ACTION ITEM: Write out the entries below exactly, but only from the line containing "(239, 386) = (250, 454): pink camera -> none" through the line containing "camera: 50 degrees right, 0 degrees up", and without the pictures.

[Spatial reasoning data]

====

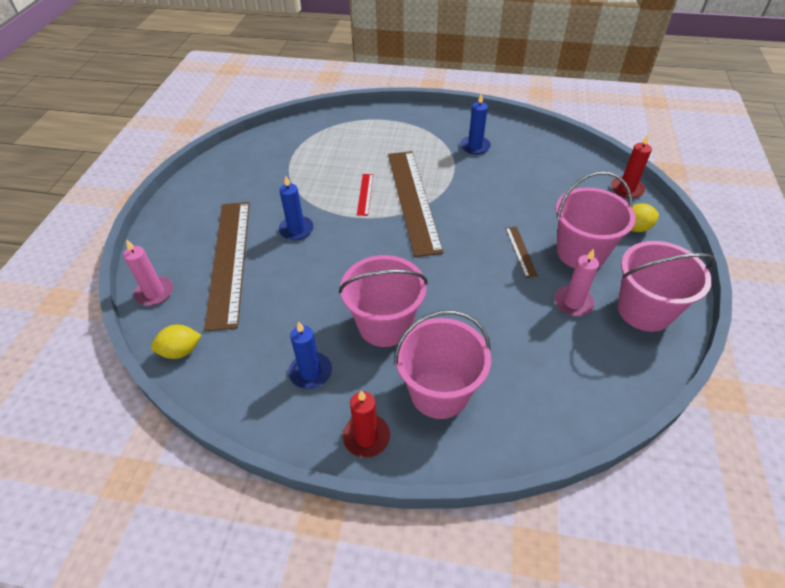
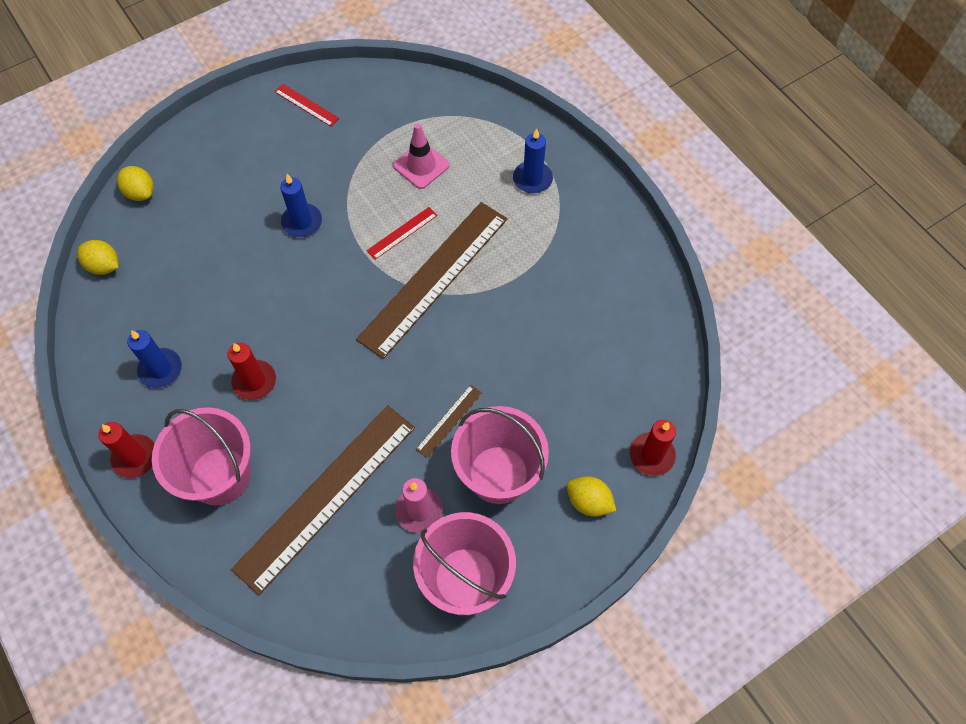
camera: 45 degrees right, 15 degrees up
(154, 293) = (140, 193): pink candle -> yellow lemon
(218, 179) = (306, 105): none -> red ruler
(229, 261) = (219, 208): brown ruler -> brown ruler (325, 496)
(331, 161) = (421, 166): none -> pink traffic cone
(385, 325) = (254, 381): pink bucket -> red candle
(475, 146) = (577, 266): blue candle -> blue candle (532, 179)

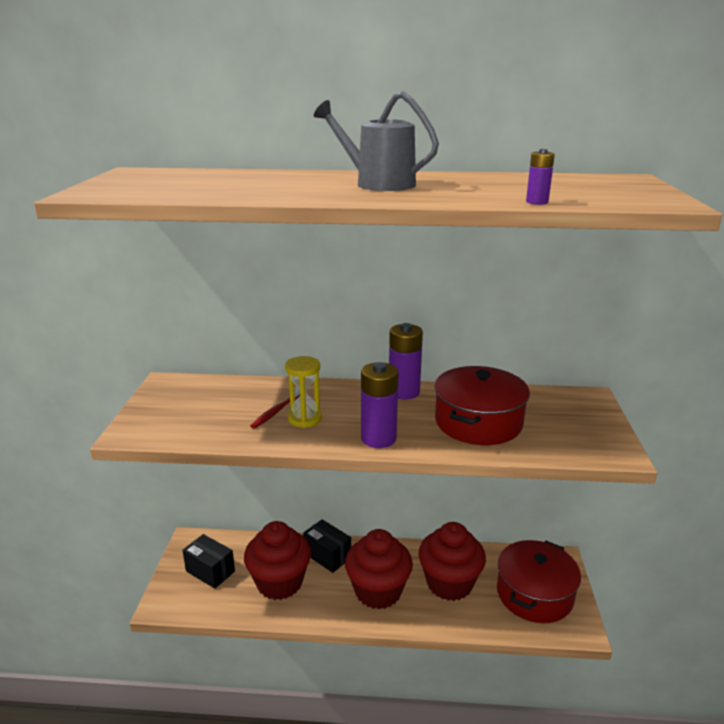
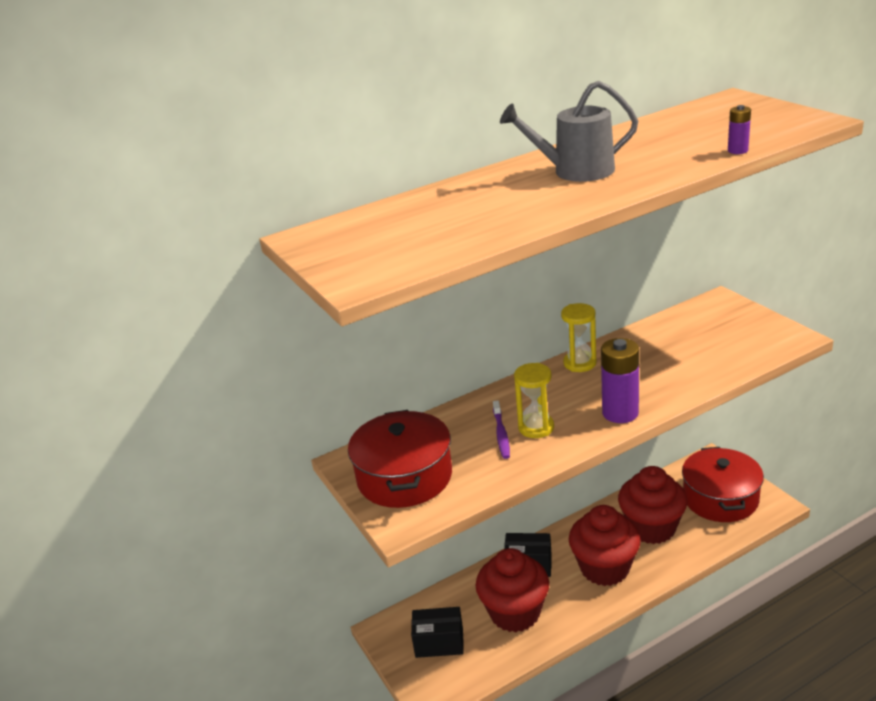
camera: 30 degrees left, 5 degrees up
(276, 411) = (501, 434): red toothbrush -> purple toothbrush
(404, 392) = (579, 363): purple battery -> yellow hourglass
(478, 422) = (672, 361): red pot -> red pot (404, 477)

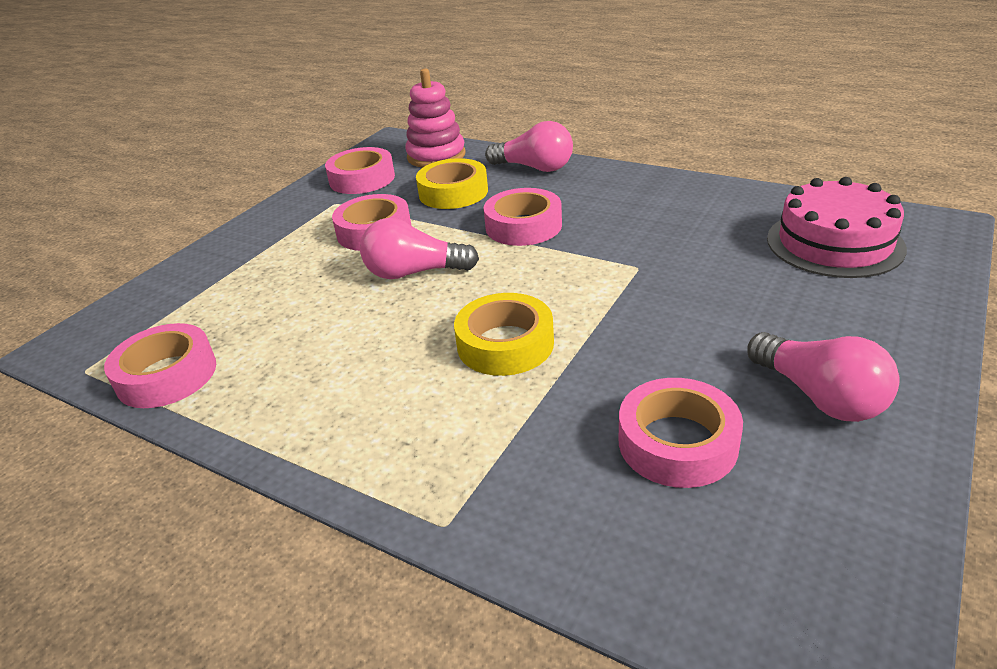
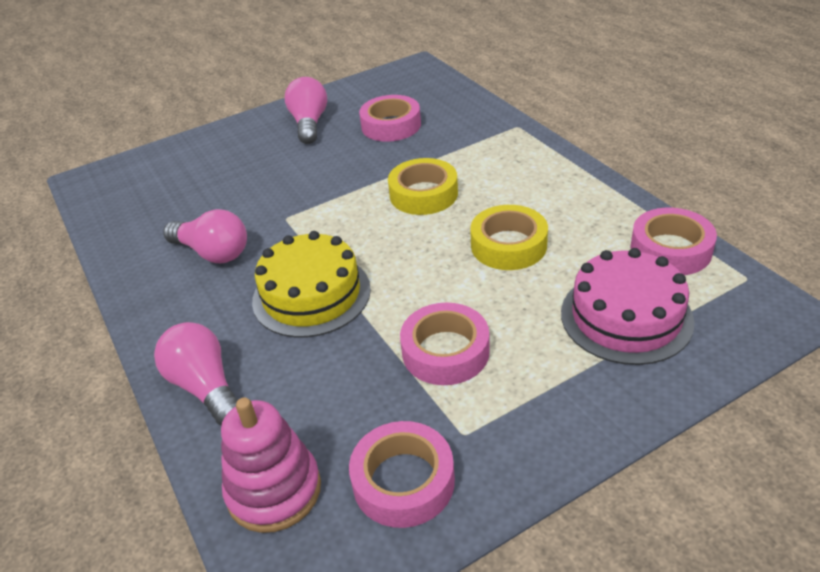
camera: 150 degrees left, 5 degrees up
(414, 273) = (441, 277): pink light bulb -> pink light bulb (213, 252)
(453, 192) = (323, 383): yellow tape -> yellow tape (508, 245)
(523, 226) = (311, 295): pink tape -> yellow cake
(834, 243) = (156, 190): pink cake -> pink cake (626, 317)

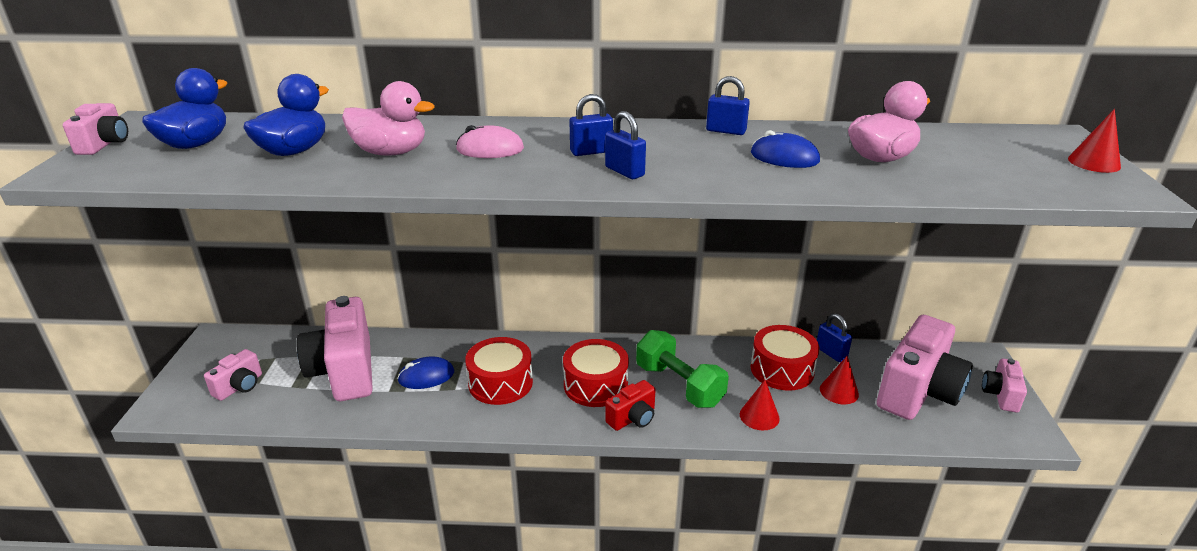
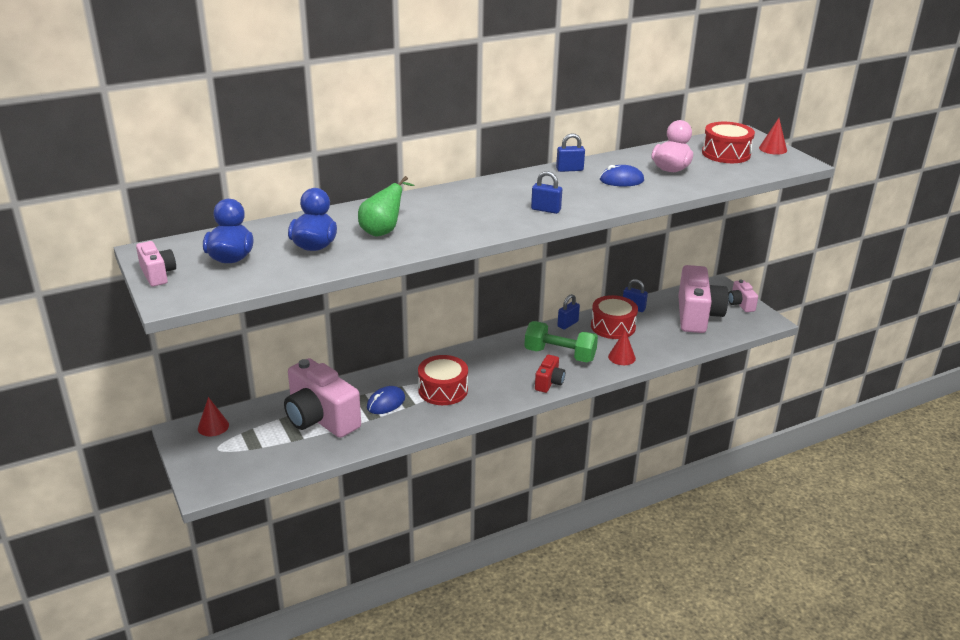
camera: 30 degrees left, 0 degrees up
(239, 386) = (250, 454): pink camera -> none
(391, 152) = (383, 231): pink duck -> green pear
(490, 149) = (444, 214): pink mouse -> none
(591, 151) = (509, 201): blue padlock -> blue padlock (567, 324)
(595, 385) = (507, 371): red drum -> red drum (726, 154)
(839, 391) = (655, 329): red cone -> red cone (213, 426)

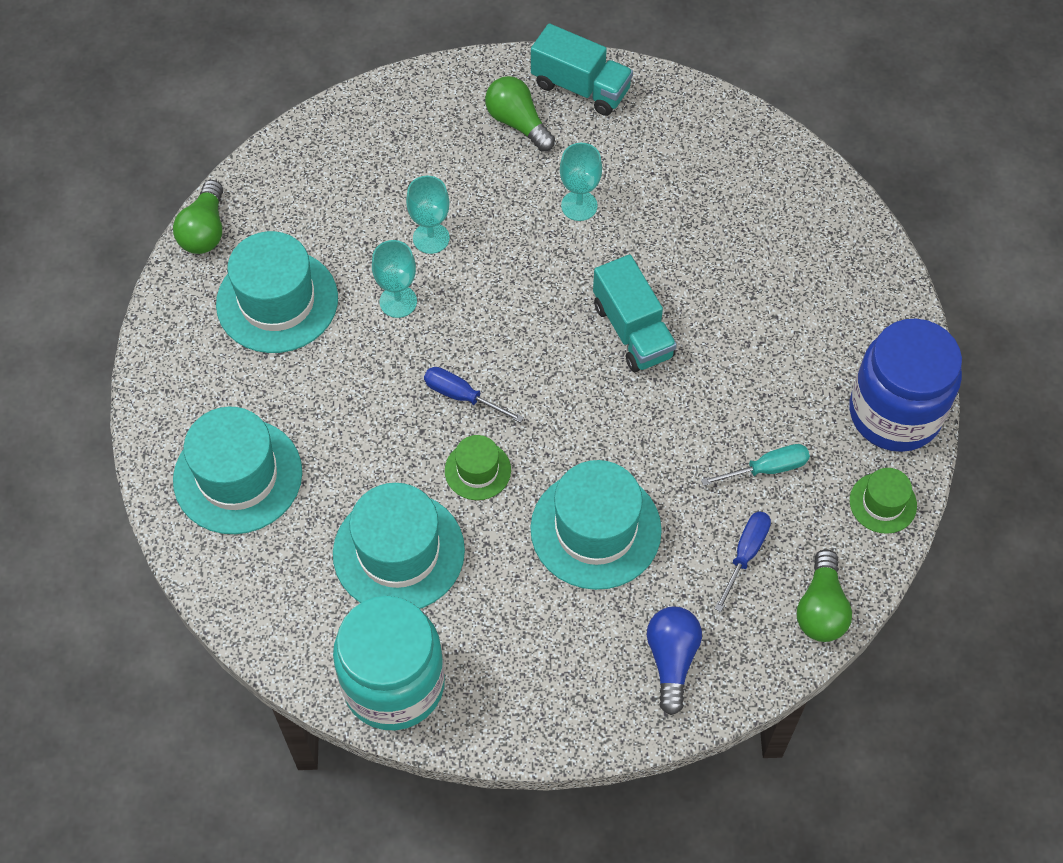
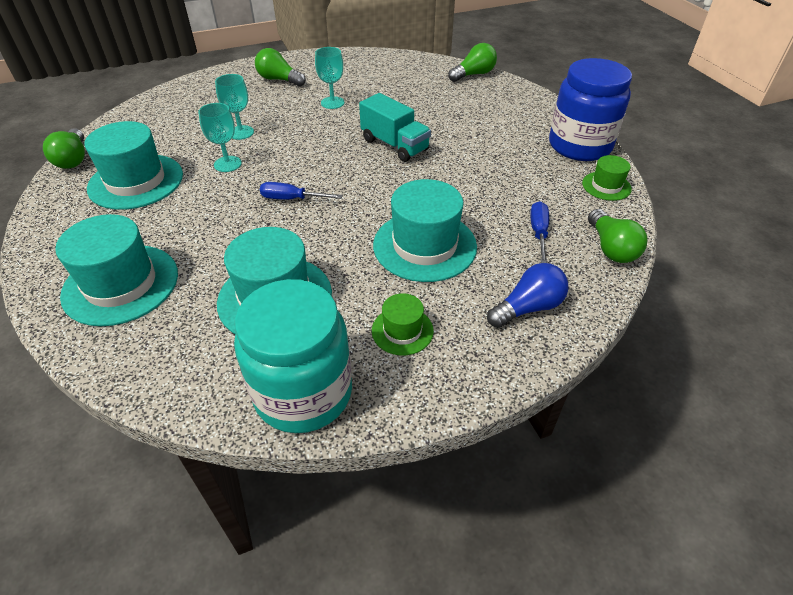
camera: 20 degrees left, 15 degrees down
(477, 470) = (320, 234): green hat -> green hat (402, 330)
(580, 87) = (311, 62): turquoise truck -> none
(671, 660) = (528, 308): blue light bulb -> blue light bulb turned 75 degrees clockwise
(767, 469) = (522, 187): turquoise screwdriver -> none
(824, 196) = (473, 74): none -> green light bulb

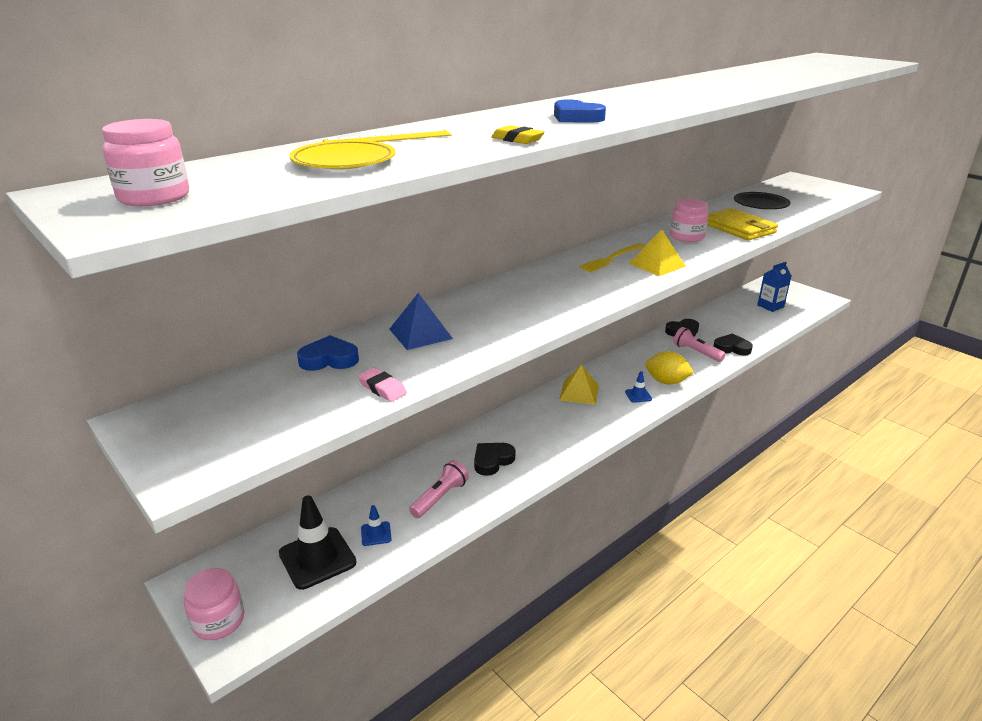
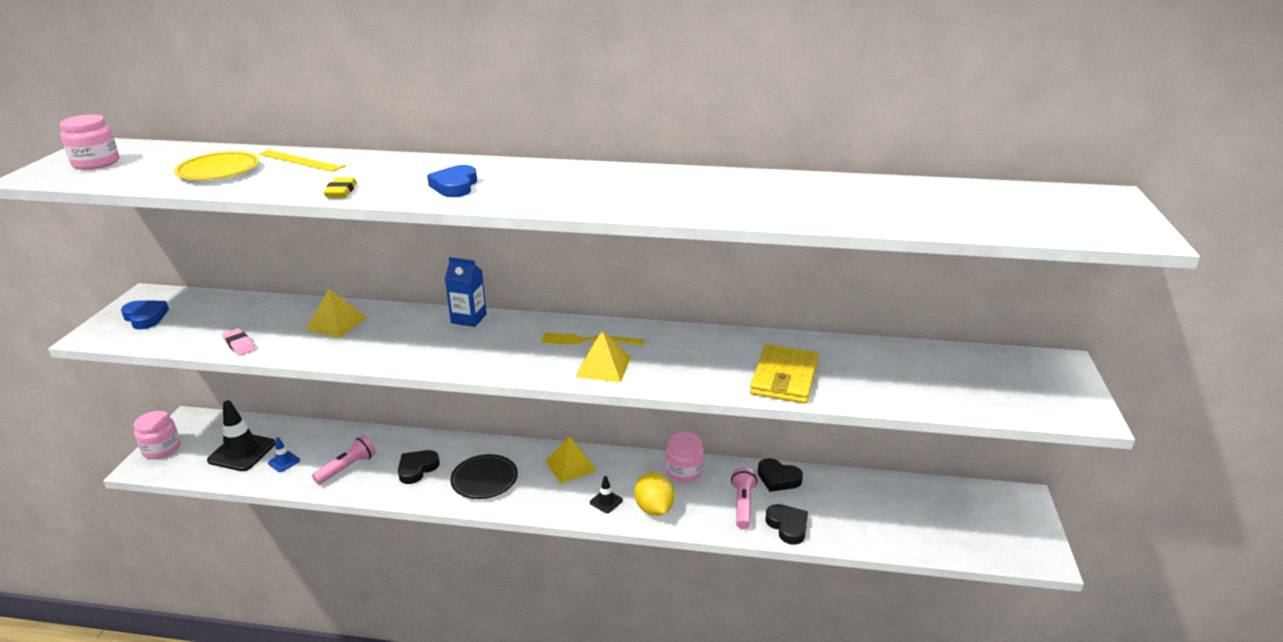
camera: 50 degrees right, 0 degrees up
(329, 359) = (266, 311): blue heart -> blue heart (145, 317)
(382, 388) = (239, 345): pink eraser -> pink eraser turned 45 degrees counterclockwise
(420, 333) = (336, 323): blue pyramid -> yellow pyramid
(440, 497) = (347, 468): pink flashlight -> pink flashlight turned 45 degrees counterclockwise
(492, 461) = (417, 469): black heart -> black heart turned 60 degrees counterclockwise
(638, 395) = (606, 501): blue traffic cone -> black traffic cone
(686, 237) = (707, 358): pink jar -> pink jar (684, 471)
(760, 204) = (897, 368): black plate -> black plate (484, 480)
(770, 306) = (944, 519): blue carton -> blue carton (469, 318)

====

OUTPUT OF THE EXERCISE:
(239, 386) = (250, 454): pink camera -> none
(391, 152) = (383, 231): pink duck -> green pear
(490, 149) = (444, 214): pink mouse -> none
(591, 151) = (509, 201): blue padlock -> blue padlock (567, 324)
(595, 385) = (507, 371): red drum -> red drum (726, 154)
(839, 391) = (655, 329): red cone -> red cone (213, 426)

camera: 20 degrees left, 15 degrees down
(477, 470) = (320, 234): green hat -> green hat (402, 330)
(580, 87) = (311, 62): turquoise truck -> none
(671, 660) = (528, 308): blue light bulb -> blue light bulb turned 75 degrees clockwise
(767, 469) = (522, 187): turquoise screwdriver -> none
(824, 196) = (473, 74): none -> green light bulb

camera: 50 degrees right, 0 degrees up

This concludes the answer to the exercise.